◆ WORK INSTRUCTIONS:
Begin at the top of the following data. Copy each line exactly until you have copied the line containing "U201: PIC12F1840 -> PIC12F629".

====================

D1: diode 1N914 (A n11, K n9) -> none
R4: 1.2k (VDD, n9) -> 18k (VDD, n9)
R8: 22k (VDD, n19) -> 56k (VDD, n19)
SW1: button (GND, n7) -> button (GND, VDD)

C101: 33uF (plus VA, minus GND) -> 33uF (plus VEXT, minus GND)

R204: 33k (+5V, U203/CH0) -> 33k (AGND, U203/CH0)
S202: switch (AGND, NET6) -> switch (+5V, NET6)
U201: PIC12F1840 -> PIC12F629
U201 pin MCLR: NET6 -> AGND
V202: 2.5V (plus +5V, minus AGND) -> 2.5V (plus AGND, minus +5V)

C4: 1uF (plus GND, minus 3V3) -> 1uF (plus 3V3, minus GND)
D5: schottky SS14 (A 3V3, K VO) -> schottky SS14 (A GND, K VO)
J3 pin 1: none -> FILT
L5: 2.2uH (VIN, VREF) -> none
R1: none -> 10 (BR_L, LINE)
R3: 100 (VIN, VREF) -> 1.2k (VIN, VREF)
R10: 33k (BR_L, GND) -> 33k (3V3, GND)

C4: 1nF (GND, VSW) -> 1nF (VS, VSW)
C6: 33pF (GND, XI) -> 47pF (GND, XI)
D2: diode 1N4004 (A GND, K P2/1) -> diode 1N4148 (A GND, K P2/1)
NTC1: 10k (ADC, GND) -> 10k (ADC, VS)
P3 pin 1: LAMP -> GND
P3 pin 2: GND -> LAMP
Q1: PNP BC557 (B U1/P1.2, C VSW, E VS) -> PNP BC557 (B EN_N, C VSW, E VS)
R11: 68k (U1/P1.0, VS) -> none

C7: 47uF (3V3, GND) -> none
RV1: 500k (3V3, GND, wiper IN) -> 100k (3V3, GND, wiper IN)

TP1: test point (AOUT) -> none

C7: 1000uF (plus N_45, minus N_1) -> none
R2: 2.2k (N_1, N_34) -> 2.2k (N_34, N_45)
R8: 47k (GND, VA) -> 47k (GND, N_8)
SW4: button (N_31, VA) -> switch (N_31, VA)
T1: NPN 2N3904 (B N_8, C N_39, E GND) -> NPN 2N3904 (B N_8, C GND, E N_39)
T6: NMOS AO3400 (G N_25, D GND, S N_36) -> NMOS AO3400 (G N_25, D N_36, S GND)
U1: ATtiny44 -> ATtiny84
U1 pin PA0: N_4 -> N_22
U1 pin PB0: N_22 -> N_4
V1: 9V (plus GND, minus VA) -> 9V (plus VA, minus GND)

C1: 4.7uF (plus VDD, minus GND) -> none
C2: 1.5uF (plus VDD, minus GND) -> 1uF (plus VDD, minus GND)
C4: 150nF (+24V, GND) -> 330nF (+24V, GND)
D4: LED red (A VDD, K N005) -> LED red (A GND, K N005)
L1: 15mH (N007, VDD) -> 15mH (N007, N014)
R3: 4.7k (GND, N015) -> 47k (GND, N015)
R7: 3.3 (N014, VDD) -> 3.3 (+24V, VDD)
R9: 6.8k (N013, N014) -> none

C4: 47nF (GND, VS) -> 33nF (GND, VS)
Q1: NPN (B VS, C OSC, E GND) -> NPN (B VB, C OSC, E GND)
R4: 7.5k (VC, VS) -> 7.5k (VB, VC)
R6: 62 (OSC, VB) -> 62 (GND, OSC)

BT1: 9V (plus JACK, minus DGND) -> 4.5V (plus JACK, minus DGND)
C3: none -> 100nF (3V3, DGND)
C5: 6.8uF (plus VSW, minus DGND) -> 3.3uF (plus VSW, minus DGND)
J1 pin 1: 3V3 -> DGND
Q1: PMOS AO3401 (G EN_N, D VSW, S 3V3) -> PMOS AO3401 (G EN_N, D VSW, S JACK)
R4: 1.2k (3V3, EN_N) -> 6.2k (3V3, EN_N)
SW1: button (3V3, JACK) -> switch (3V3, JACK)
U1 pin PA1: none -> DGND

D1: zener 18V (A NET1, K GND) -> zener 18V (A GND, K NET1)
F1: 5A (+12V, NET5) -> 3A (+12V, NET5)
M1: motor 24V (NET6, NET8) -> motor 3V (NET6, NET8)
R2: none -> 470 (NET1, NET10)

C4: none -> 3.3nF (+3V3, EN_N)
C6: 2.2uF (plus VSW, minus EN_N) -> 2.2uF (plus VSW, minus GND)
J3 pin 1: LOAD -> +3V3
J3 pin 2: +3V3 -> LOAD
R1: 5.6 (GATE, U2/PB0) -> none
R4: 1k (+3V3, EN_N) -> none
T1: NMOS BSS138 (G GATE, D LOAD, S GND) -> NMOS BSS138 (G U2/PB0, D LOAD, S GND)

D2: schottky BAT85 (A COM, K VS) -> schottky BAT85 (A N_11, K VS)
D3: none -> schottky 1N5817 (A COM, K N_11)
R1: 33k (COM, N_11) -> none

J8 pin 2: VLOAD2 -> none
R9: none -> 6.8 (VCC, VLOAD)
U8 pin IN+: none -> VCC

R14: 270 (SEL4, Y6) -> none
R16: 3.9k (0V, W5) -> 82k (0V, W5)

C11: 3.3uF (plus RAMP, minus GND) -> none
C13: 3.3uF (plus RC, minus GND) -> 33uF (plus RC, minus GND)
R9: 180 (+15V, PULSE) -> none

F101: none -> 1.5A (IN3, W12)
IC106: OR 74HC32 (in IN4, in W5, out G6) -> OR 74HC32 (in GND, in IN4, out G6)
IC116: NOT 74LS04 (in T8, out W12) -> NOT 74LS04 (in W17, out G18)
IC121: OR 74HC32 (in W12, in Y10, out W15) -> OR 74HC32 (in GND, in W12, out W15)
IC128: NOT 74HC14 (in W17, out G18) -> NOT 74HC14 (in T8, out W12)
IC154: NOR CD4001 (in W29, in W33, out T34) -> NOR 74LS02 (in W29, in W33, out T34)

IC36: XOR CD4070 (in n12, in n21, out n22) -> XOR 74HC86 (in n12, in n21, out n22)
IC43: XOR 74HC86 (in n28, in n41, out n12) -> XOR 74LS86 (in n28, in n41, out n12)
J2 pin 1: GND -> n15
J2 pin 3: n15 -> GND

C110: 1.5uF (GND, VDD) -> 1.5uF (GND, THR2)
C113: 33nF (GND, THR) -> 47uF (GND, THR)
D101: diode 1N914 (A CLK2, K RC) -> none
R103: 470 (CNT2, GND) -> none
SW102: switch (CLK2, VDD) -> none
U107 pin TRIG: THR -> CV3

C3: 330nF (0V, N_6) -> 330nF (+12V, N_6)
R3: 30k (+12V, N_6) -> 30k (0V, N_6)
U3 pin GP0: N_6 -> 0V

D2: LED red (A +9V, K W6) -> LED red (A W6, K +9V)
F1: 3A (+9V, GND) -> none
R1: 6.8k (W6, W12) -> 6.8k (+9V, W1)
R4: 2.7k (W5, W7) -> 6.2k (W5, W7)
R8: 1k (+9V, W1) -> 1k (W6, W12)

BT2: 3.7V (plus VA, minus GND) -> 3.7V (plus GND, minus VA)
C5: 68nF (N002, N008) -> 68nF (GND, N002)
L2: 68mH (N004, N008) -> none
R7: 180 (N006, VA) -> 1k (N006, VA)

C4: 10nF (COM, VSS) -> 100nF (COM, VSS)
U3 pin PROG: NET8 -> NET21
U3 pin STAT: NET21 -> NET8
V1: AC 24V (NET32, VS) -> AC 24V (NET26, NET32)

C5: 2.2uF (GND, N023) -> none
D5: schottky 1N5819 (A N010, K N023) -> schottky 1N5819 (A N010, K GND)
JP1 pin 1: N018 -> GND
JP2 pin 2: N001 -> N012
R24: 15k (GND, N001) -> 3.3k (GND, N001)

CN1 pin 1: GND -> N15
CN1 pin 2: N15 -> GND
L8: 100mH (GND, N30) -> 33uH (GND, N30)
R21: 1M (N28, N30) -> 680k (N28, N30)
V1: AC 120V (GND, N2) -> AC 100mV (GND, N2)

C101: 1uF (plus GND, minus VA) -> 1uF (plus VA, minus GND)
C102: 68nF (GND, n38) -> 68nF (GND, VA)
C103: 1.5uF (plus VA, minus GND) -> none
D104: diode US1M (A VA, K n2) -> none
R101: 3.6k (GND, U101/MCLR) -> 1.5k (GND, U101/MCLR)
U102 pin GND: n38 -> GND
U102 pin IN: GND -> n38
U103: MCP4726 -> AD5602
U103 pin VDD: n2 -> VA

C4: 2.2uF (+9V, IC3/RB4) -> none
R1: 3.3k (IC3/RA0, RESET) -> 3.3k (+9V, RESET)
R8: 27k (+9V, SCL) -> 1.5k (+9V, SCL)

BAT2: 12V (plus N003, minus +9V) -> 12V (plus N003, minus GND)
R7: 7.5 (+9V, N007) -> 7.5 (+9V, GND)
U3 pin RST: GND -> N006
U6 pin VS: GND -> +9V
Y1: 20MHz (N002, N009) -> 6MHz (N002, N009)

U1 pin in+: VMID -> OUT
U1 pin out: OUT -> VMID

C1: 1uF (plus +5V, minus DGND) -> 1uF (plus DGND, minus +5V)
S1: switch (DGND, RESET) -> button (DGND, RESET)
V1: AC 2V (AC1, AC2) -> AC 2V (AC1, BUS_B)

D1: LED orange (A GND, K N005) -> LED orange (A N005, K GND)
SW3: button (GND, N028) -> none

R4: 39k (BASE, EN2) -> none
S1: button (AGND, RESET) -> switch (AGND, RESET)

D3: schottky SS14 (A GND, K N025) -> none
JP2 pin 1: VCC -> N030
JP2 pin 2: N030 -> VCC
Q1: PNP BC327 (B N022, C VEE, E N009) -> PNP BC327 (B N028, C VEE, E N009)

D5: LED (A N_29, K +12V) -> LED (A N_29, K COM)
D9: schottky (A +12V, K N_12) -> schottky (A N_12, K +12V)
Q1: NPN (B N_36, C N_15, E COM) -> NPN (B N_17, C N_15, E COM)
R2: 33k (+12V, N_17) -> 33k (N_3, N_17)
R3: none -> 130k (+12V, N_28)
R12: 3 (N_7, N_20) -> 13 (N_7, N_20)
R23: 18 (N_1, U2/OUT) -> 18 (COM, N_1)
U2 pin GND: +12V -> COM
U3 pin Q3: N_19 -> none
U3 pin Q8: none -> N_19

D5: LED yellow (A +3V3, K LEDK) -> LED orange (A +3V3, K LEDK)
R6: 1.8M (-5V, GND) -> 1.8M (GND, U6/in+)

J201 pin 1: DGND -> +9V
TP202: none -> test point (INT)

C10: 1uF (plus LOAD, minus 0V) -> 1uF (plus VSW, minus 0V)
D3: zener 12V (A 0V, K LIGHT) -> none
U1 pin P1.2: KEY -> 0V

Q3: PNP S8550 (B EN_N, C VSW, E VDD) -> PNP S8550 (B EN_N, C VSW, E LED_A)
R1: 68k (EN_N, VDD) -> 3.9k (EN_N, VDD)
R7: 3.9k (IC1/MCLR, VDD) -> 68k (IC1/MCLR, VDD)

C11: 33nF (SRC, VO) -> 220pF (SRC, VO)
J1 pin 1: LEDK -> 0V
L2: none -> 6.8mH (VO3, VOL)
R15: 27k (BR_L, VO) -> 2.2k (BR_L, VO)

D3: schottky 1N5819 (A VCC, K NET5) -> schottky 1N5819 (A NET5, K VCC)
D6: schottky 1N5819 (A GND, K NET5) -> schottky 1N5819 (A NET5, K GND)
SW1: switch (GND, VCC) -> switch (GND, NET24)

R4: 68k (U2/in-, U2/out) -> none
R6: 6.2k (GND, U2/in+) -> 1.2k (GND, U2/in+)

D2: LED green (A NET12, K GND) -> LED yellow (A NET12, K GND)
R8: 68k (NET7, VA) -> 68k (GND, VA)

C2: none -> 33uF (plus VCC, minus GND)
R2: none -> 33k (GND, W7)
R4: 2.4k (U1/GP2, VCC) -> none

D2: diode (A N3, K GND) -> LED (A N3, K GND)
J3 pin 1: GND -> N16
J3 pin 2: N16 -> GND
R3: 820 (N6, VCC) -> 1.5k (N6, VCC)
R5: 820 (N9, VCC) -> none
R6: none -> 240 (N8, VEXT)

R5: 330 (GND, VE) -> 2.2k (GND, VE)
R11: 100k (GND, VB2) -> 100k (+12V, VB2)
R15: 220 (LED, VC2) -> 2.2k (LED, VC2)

====================

◆ RESULT FOR THIS TASK:
D1: diode 1N914 (A n11, K n9) -> none
R4: 1.2k (VDD, n9) -> 18k (VDD, n9)
R8: 22k (VDD, n19) -> 56k (VDD, n19)
SW1: button (GND, n7) -> button (GND, VDD)

C101: 33uF (plus VA, minus GND) -> 33uF (plus VEXT, minus GND)

R204: 33k (+5V, U203/CH0) -> 33k (AGND, U203/CH0)
S202: switch (AGND, NET6) -> switch (+5V, NET6)
U201: PIC12F1840 -> PIC12F629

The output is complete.